- Stored data
--------------------
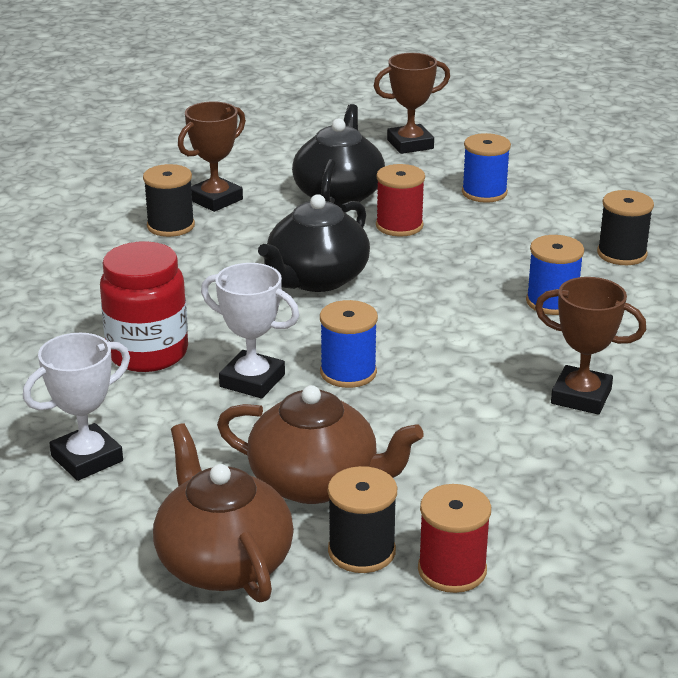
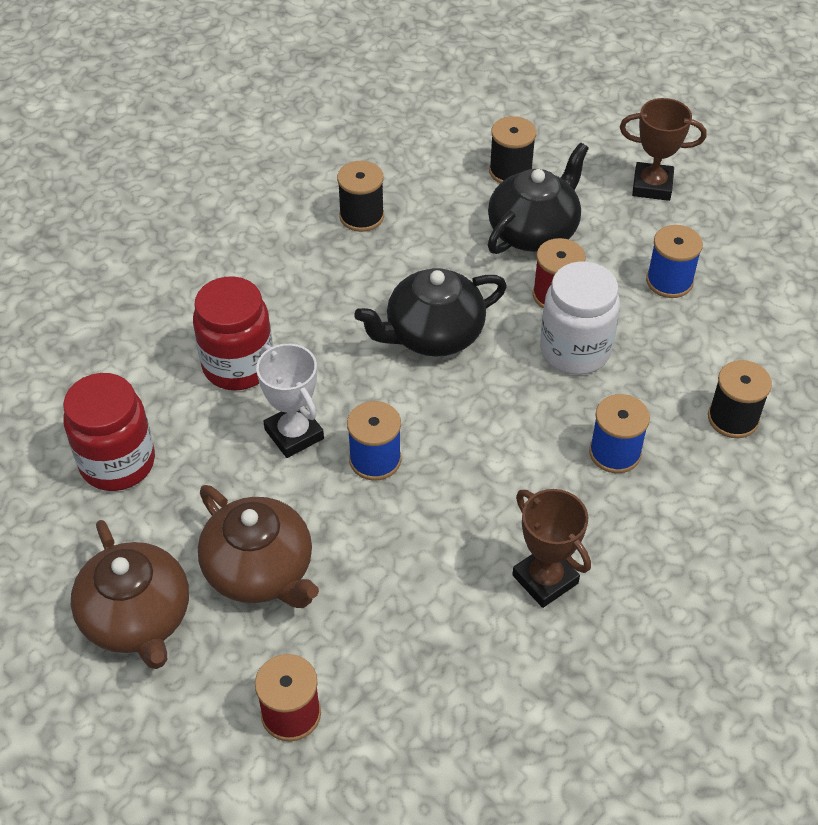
camera: 30 degrees right, 20 degrees up
(87, 459) = (117, 463): white trophy -> red jar
(215, 199) = (422, 196): brown trophy -> none
(223, 562) = (137, 618): brown teapot -> brown teapot turned 150 degrees clockwise
(361, 551) = (240, 659): black spool -> black spool (510, 171)
(451, 253) = (575, 350): none -> white jar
--------------------
- Work to complete
What is needed is every record above printed exactly, with no pictures.

- Result of the task
camera: 30 degrees right, 20 degrees up
(87, 459) = (117, 463): white trophy -> red jar
(215, 199) = (422, 196): brown trophy -> none
(223, 562) = (137, 618): brown teapot -> brown teapot turned 150 degrees clockwise
(361, 551) = (240, 659): black spool -> black spool (510, 171)
(451, 253) = (575, 350): none -> white jar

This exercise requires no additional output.